-------- Entries provided

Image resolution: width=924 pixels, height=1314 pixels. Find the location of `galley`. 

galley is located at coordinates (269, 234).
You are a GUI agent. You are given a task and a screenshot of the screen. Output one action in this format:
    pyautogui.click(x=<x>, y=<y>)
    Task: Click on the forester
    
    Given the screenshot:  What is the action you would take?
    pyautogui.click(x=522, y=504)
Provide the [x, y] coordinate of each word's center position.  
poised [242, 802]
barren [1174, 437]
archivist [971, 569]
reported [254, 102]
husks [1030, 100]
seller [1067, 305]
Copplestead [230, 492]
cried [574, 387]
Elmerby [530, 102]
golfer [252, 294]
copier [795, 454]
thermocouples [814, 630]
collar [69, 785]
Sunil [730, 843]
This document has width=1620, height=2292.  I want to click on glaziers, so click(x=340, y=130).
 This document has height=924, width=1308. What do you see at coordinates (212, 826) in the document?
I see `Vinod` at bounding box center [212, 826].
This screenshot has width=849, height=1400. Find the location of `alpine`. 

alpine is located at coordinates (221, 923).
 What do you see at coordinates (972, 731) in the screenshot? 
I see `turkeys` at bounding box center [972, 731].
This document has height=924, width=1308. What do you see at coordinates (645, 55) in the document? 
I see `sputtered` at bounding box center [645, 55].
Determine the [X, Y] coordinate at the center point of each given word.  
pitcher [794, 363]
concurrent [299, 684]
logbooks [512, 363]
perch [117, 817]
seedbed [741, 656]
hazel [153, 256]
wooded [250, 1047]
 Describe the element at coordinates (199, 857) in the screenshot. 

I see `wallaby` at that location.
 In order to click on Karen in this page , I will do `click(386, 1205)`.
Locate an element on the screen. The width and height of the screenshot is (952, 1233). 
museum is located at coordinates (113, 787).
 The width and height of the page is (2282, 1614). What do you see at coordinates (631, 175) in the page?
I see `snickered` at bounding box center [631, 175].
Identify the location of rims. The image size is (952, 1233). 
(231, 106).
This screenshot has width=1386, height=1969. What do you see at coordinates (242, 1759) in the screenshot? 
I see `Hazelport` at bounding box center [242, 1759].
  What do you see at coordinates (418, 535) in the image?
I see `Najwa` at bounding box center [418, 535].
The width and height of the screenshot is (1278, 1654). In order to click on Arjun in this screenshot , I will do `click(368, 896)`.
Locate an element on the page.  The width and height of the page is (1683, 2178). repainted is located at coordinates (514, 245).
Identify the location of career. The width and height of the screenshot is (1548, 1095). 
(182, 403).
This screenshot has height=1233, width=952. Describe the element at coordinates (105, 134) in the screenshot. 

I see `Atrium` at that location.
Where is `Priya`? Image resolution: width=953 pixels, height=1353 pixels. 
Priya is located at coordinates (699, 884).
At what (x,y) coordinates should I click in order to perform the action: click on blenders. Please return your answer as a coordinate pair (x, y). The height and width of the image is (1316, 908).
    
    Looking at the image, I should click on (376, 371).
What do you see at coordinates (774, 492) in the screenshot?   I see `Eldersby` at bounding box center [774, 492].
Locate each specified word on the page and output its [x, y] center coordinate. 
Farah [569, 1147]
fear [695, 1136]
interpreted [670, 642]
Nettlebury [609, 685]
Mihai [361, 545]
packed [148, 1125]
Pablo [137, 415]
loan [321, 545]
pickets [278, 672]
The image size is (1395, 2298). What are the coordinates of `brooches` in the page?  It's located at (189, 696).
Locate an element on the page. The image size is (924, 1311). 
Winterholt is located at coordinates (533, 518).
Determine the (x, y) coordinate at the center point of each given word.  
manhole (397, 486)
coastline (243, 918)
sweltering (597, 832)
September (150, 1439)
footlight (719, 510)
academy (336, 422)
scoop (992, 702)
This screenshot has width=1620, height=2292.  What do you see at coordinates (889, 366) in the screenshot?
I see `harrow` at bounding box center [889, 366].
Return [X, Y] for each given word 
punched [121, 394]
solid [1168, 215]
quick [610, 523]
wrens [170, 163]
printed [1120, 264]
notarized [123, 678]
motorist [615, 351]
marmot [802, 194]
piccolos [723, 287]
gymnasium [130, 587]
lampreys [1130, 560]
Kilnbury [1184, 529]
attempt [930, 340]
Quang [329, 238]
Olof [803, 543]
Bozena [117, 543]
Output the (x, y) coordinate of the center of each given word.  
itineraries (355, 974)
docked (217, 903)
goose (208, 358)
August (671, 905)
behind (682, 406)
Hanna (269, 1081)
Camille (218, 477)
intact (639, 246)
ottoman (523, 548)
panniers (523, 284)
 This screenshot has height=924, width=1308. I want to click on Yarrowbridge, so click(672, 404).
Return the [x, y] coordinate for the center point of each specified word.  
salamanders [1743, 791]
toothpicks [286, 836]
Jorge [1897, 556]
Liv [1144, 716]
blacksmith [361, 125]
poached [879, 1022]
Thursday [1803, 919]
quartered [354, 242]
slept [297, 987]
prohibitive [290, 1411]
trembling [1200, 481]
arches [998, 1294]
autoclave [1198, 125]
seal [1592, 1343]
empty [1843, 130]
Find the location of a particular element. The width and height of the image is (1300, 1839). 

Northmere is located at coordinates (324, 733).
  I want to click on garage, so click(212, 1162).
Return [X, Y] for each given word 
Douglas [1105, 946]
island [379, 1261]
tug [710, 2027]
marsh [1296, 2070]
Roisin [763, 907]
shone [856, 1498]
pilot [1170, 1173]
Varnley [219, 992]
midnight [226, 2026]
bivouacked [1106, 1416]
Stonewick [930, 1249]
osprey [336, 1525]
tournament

----------------

Rewrite everything from the beginning of the entries down to the line containing "In order to click on Karen", switching each "screenshot" to "screen capture" and leaving everything else unchanged.

Image resolution: width=924 pixels, height=1314 pixels. Find the location of `galley`. 

galley is located at coordinates (269, 234).
You are a GUI agent. You are given a task and a screen capture of the screen. Output one action in this format:
    pyautogui.click(x=<x>, y=<y>)
    Task: Click on the forester
    
    Given the screen capture:  What is the action you would take?
    pyautogui.click(x=522, y=504)
Provide the [x, y] coordinate of each word's center position.  
poised [242, 802]
barren [1174, 437]
archivist [971, 569]
reported [254, 102]
husks [1030, 100]
seller [1067, 305]
Copplestead [230, 492]
cried [574, 387]
Elmerby [530, 102]
golfer [252, 294]
copier [795, 454]
thermocouples [814, 630]
collar [69, 785]
Sunil [730, 843]
This document has width=1620, height=2292.  I want to click on glaziers, so click(x=340, y=130).
 This document has height=924, width=1308. What do you see at coordinates (212, 826) in the document?
I see `Vinod` at bounding box center [212, 826].
This screen capture has width=849, height=1400. Find the location of `alpine`. 

alpine is located at coordinates (221, 923).
 What do you see at coordinates (972, 731) in the screen capture? 
I see `turkeys` at bounding box center [972, 731].
This document has height=924, width=1308. What do you see at coordinates (645, 55) in the document? 
I see `sputtered` at bounding box center [645, 55].
Determine the [X, Y] coordinate at the center point of each given word.  
pitcher [794, 363]
concurrent [299, 684]
logbooks [512, 363]
perch [117, 817]
seedbed [741, 656]
hazel [153, 256]
wooded [250, 1047]
 Describe the element at coordinates (199, 857) in the screen capture. 

I see `wallaby` at that location.
 In order to click on Karen in this page , I will do `click(386, 1205)`.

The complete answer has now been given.